DATA SHOWN:
====================
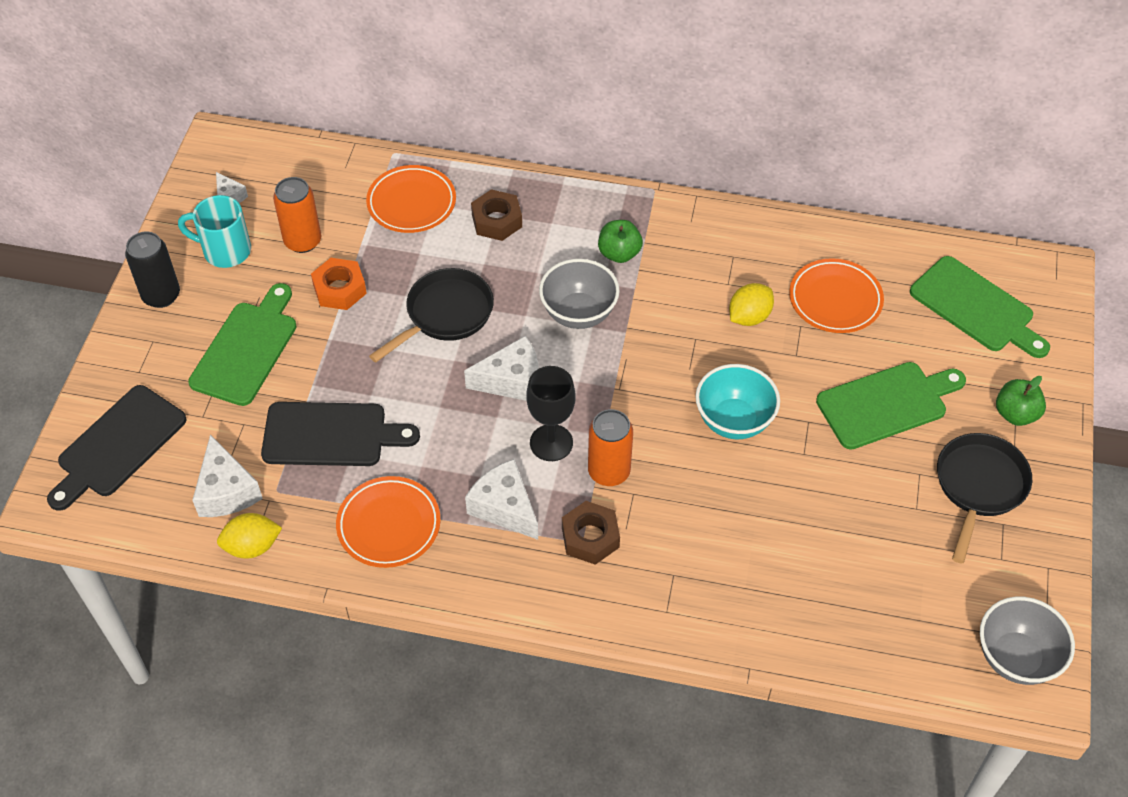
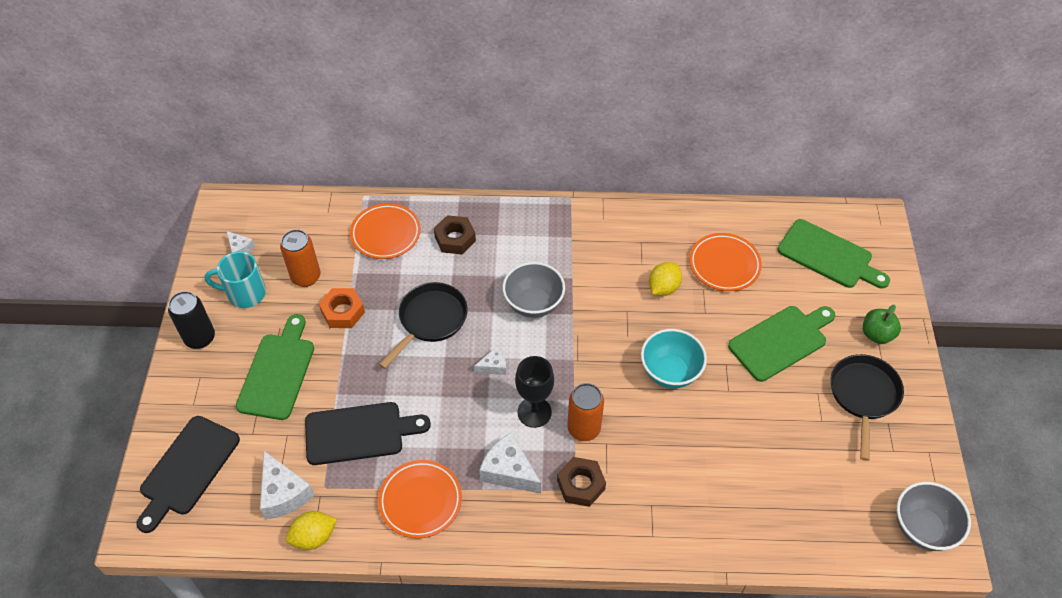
camera: 10 degrees left, 0 degrees up
(512, 381) = (493, 366): white cheese -> white cheese, size x0.55
(619, 253) = (554, 252): green apple -> none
====================
DIRECTIONS FOR THIS TASK: For this step, transcribe all the material above exactly and drop the images.

FINISHED EXERCISE:
camera: 10 degrees left, 0 degrees up
(512, 381) = (493, 366): white cheese -> white cheese, size x0.55
(619, 253) = (554, 252): green apple -> none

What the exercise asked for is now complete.